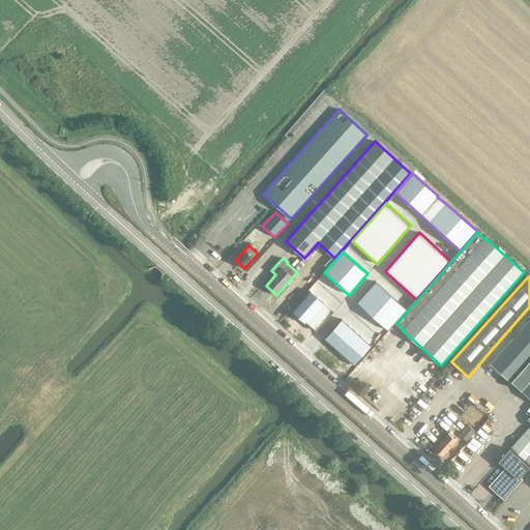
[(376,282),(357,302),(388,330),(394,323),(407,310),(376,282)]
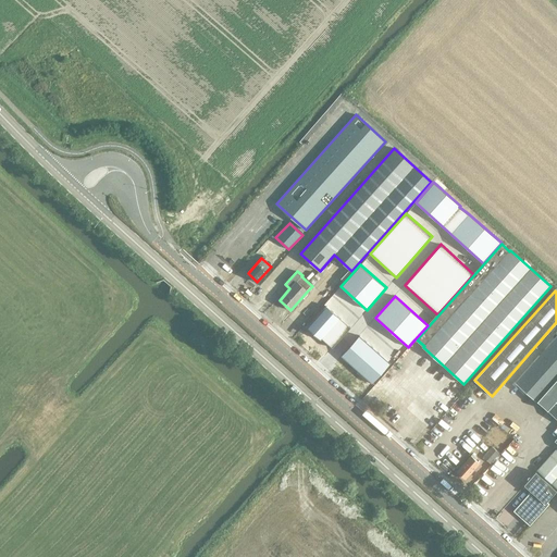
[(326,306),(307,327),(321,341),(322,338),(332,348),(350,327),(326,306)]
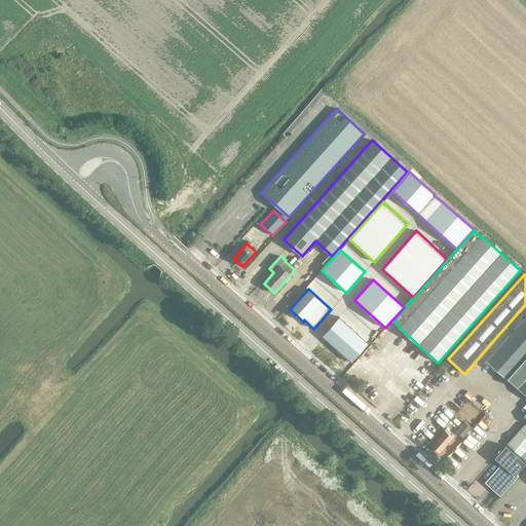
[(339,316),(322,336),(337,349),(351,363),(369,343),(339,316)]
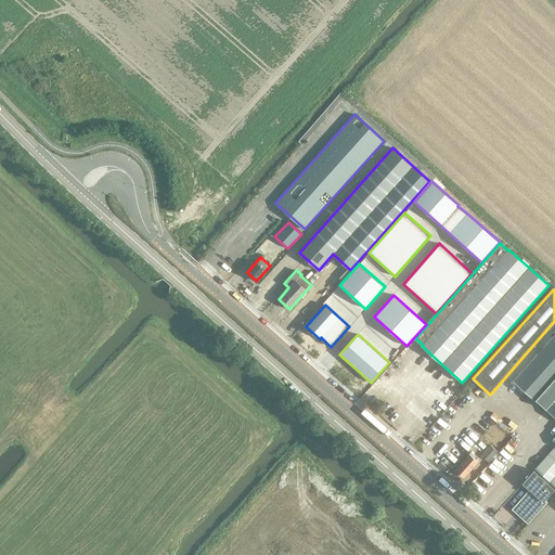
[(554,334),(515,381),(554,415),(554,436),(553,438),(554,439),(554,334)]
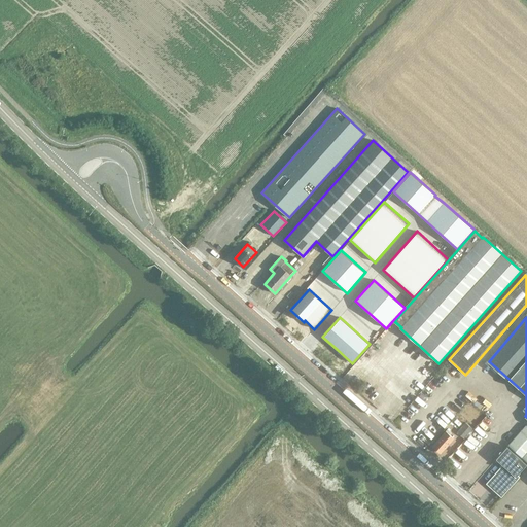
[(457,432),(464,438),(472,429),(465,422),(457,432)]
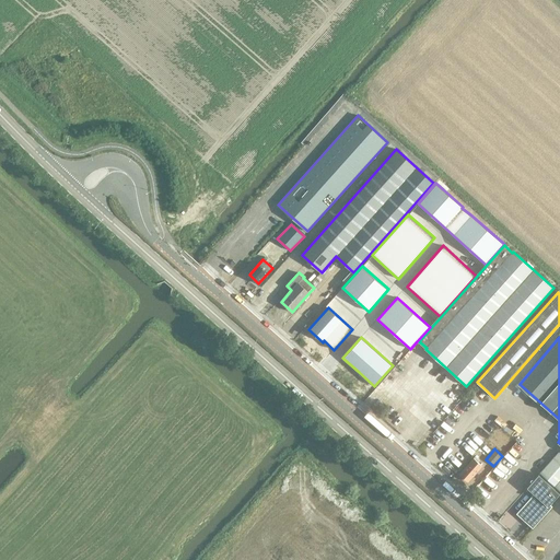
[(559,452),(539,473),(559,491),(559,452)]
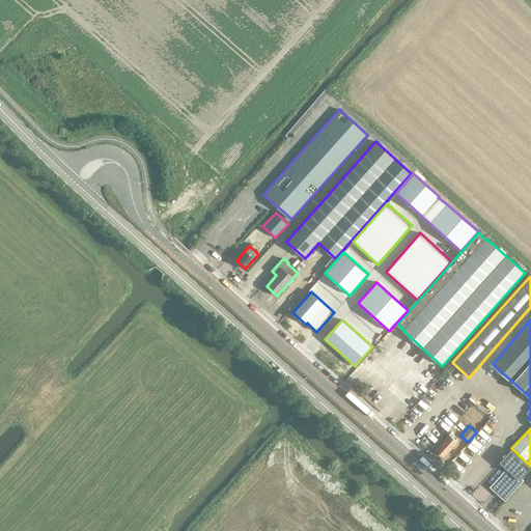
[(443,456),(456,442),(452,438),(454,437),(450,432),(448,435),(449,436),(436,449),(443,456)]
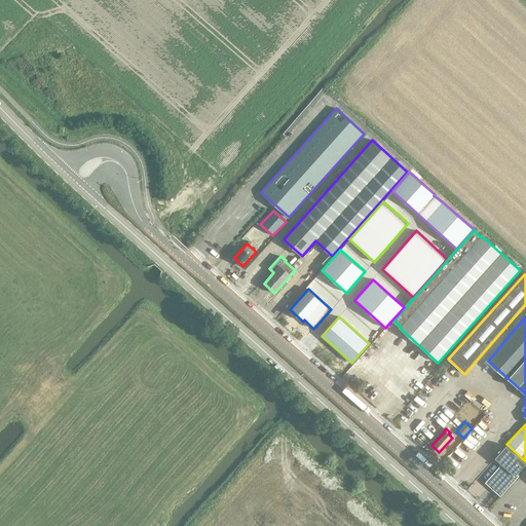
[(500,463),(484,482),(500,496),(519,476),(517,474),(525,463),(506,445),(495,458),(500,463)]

Task directions
Write out again, word for word, the lines from the one holding "[(559,452),(539,473),(559,491),(559,452)]" through the final line of the listing, including both ends but no pictures.

Response for this exercise
[(559,452),(539,473),(559,491),(559,452)]
[(443,456),(456,442),(452,438),(454,437),(450,432),(448,435),(449,436),(436,449),(443,456)]
[(500,463),(484,482),(500,496),(519,476),(517,474),(525,463),(506,445),(495,458),(500,463)]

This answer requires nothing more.